> _Task description_
Repeat each entry verbatim.

(Spatial object tracking data)
-------

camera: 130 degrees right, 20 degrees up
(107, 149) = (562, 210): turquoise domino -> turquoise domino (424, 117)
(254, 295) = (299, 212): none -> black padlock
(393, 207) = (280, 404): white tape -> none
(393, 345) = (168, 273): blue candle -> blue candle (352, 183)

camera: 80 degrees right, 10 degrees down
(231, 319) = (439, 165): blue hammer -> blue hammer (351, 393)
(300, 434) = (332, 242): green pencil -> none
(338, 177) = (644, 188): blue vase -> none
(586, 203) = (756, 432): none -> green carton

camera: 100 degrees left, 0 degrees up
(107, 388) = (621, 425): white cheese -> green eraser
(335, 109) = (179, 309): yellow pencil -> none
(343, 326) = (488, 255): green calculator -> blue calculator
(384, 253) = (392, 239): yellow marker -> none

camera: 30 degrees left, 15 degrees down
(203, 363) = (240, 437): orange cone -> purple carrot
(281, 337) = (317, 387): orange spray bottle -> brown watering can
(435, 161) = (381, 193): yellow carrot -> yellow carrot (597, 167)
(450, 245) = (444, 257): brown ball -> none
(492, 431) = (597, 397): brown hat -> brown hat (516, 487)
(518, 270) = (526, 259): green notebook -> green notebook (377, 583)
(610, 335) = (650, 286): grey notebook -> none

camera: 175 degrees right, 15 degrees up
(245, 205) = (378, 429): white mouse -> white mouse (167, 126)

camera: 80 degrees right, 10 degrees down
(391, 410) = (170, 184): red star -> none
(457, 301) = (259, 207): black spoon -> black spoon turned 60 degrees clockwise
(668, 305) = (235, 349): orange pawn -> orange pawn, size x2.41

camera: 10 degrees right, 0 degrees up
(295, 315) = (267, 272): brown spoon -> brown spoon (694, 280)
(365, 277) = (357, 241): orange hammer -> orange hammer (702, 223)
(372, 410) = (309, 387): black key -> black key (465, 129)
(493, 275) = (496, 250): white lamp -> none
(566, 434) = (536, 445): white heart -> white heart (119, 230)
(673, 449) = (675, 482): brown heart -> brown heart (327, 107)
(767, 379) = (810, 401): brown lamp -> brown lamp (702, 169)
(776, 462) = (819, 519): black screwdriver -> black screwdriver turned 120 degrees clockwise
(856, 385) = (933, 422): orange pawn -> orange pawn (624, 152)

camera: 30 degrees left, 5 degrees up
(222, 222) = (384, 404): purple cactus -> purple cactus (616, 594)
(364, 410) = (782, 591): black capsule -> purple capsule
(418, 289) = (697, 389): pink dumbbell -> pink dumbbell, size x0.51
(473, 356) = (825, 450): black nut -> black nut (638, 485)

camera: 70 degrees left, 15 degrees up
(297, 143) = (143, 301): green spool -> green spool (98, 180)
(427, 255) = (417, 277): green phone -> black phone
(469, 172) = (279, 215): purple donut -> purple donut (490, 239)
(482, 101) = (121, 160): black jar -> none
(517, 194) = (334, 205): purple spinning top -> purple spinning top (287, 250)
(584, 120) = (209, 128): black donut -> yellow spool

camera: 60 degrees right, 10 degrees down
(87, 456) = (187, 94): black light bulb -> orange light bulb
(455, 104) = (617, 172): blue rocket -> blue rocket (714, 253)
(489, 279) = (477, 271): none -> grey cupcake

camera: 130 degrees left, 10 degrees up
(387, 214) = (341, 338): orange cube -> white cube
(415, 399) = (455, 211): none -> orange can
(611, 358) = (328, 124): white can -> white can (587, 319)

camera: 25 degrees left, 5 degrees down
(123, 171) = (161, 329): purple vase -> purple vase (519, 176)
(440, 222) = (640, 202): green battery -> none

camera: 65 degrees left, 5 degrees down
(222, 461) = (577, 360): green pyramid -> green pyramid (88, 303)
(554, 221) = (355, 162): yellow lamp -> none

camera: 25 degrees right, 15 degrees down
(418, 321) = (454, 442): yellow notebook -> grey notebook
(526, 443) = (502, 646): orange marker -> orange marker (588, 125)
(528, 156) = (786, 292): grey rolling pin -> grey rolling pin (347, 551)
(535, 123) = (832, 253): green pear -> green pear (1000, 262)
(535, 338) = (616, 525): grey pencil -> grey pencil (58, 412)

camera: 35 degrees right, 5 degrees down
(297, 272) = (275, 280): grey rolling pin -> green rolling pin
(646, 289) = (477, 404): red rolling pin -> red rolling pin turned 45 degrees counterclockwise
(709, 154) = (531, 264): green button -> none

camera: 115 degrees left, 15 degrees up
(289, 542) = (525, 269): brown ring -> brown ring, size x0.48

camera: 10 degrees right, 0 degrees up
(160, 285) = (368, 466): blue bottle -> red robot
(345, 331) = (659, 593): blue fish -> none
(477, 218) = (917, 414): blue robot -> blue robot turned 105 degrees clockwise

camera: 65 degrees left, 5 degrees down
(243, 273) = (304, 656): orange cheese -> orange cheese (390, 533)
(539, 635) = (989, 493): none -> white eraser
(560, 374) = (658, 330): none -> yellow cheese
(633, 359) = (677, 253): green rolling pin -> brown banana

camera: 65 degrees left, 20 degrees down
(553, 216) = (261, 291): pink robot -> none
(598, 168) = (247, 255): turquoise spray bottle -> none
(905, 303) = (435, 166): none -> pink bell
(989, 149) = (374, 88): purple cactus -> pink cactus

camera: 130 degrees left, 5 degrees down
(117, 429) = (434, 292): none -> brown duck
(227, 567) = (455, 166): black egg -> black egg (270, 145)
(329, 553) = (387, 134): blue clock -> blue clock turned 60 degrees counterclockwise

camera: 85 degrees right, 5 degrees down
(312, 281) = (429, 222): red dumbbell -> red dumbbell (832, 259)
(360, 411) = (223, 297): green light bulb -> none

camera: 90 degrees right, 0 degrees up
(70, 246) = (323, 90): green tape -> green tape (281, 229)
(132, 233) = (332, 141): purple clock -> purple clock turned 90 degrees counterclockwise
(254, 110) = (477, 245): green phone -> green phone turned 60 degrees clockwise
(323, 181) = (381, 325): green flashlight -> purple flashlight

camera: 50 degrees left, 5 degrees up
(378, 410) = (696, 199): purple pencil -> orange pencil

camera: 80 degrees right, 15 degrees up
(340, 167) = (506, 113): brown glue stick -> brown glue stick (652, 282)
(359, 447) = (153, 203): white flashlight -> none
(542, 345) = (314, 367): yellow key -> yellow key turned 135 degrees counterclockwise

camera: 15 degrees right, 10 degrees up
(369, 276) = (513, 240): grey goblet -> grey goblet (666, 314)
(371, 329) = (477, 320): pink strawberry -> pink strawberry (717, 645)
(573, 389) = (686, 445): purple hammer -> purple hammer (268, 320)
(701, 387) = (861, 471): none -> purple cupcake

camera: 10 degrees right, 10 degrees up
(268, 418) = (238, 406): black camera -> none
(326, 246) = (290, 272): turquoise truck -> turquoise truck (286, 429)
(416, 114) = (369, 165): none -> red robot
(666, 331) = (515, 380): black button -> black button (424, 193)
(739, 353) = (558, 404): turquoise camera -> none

-------

> _Task result_
camera: 130 degrees right, 20 degrees up
(107, 149) = (562, 210): turquoise domino -> turquoise domino (424, 117)
(254, 295) = (299, 212): none -> black padlock
(393, 207) = (280, 404): white tape -> none
(393, 345) = (168, 273): blue candle -> blue candle (352, 183)

camera: 80 degrees right, 10 degrees down
(231, 319) = (439, 165): blue hammer -> blue hammer (351, 393)
(300, 434) = (332, 242): green pencil -> none
(338, 177) = (644, 188): blue vase -> none
(586, 203) = (756, 432): none -> green carton

camera: 100 degrees left, 0 degrees up
(107, 388) = (621, 425): white cheese -> green eraser
(335, 109) = (179, 309): yellow pencil -> none
(343, 326) = (488, 255): green calculator -> blue calculator
(384, 253) = (392, 239): yellow marker -> none

camera: 30 degrees left, 15 degrees down
(203, 363) = (240, 437): orange cone -> purple carrot
(281, 337) = (317, 387): orange spray bottle -> brown watering can
(435, 161) = (381, 193): yellow carrot -> yellow carrot (597, 167)
(450, 245) = (444, 257): brown ball -> none
(492, 431) = (597, 397): brown hat -> brown hat (516, 487)
(518, 270) = (526, 259): green notebook -> green notebook (377, 583)
(610, 335) = (650, 286): grey notebook -> none

camera: 175 degrees right, 15 degrees up
(245, 205) = (378, 429): white mouse -> white mouse (167, 126)

camera: 80 degrees right, 10 degrees down
(391, 410) = (170, 184): red star -> none
(457, 301) = (259, 207): black spoon -> black spoon turned 60 degrees clockwise
(668, 305) = (235, 349): orange pawn -> orange pawn, size x2.41

camera: 10 degrees right, 0 degrees up
(295, 315) = (267, 272): brown spoon -> brown spoon (694, 280)
(365, 277) = (357, 241): orange hammer -> orange hammer (702, 223)
(372, 410) = (309, 387): black key -> black key (465, 129)
(493, 275) = (496, 250): white lamp -> none
(566, 434) = (536, 445): white heart -> white heart (119, 230)
(673, 449) = (675, 482): brown heart -> brown heart (327, 107)
(767, 379) = (810, 401): brown lamp -> brown lamp (702, 169)
(776, 462) = (819, 519): black screwdriver -> black screwdriver turned 120 degrees clockwise
(856, 385) = (933, 422): orange pawn -> orange pawn (624, 152)

camera: 30 degrees left, 5 degrees up
(222, 222) = (384, 404): purple cactus -> purple cactus (616, 594)
(364, 410) = (782, 591): black capsule -> purple capsule
(418, 289) = (697, 389): pink dumbbell -> pink dumbbell, size x0.51
(473, 356) = (825, 450): black nut -> black nut (638, 485)

camera: 70 degrees left, 15 degrees up
(297, 143) = (143, 301): green spool -> green spool (98, 180)
(427, 255) = (417, 277): green phone -> black phone
(469, 172) = (279, 215): purple donut -> purple donut (490, 239)
(482, 101) = (121, 160): black jar -> none
(517, 194) = (334, 205): purple spinning top -> purple spinning top (287, 250)
(584, 120) = (209, 128): black donut -> yellow spool

camera: 60 degrees right, 10 degrees down
(87, 456) = (187, 94): black light bulb -> orange light bulb
(455, 104) = (617, 172): blue rocket -> blue rocket (714, 253)
(489, 279) = (477, 271): none -> grey cupcake

camera: 130 degrees left, 10 degrees up
(387, 214) = (341, 338): orange cube -> white cube
(415, 399) = (455, 211): none -> orange can
(611, 358) = (328, 124): white can -> white can (587, 319)

camera: 25 degrees left, 5 degrees down
(123, 171) = (161, 329): purple vase -> purple vase (519, 176)
(440, 222) = (640, 202): green battery -> none

camera: 65 degrees left, 5 degrees down
(222, 461) = (577, 360): green pyramid -> green pyramid (88, 303)
(554, 221) = (355, 162): yellow lamp -> none

camera: 25 degrees right, 15 degrees down
(418, 321) = (454, 442): yellow notebook -> grey notebook
(526, 443) = (502, 646): orange marker -> orange marker (588, 125)
(528, 156) = (786, 292): grey rolling pin -> grey rolling pin (347, 551)
(535, 123) = (832, 253): green pear -> green pear (1000, 262)
(535, 338) = (616, 525): grey pencil -> grey pencil (58, 412)

camera: 35 degrees right, 5 degrees down
(297, 272) = (275, 280): grey rolling pin -> green rolling pin
(646, 289) = (477, 404): red rolling pin -> red rolling pin turned 45 degrees counterclockwise
(709, 154) = (531, 264): green button -> none

camera: 115 degrees left, 15 degrees up
(289, 542) = (525, 269): brown ring -> brown ring, size x0.48

camera: 10 degrees right, 0 degrees up
(160, 285) = (368, 466): blue bottle -> red robot
(345, 331) = (659, 593): blue fish -> none
(477, 218) = (917, 414): blue robot -> blue robot turned 105 degrees clockwise

camera: 65 degrees left, 5 degrees down
(243, 273) = (304, 656): orange cheese -> orange cheese (390, 533)
(539, 635) = (989, 493): none -> white eraser
(560, 374) = (658, 330): none -> yellow cheese
(633, 359) = (677, 253): green rolling pin -> brown banana

camera: 65 degrees left, 20 degrees down
(553, 216) = (261, 291): pink robot -> none
(598, 168) = (247, 255): turquoise spray bottle -> none
(905, 303) = (435, 166): none -> pink bell
(989, 149) = (374, 88): purple cactus -> pink cactus

camera: 130 degrees left, 5 degrees down
(117, 429) = (434, 292): none -> brown duck
(227, 567) = (455, 166): black egg -> black egg (270, 145)
(329, 553) = (387, 134): blue clock -> blue clock turned 60 degrees counterclockwise

camera: 85 degrees right, 5 degrees down
(312, 281) = (429, 222): red dumbbell -> red dumbbell (832, 259)
(360, 411) = (223, 297): green light bulb -> none

camera: 90 degrees right, 0 degrees up
(70, 246) = (323, 90): green tape -> green tape (281, 229)
(132, 233) = (332, 141): purple clock -> purple clock turned 90 degrees counterclockwise
(254, 110) = (477, 245): green phone -> green phone turned 60 degrees clockwise
(323, 181) = (381, 325): green flashlight -> purple flashlight

camera: 50 degrees left, 5 degrees up
(378, 410) = (696, 199): purple pencil -> orange pencil

camera: 80 degrees right, 15 degrees up
(340, 167) = (506, 113): brown glue stick -> brown glue stick (652, 282)
(359, 447) = (153, 203): white flashlight -> none
(542, 345) = (314, 367): yellow key -> yellow key turned 135 degrees counterclockwise

camera: 15 degrees right, 10 degrees up
(369, 276) = (513, 240): grey goblet -> grey goblet (666, 314)
(371, 329) = (477, 320): pink strawberry -> pink strawberry (717, 645)
(573, 389) = (686, 445): purple hammer -> purple hammer (268, 320)
(701, 387) = (861, 471): none -> purple cupcake

camera: 10 degrees right, 10 degrees up
(268, 418) = (238, 406): black camera -> none
(326, 246) = (290, 272): turquoise truck -> turquoise truck (286, 429)
(416, 114) = (369, 165): none -> red robot
(666, 331) = (515, 380): black button -> black button (424, 193)
(739, 353) = (558, 404): turquoise camera -> none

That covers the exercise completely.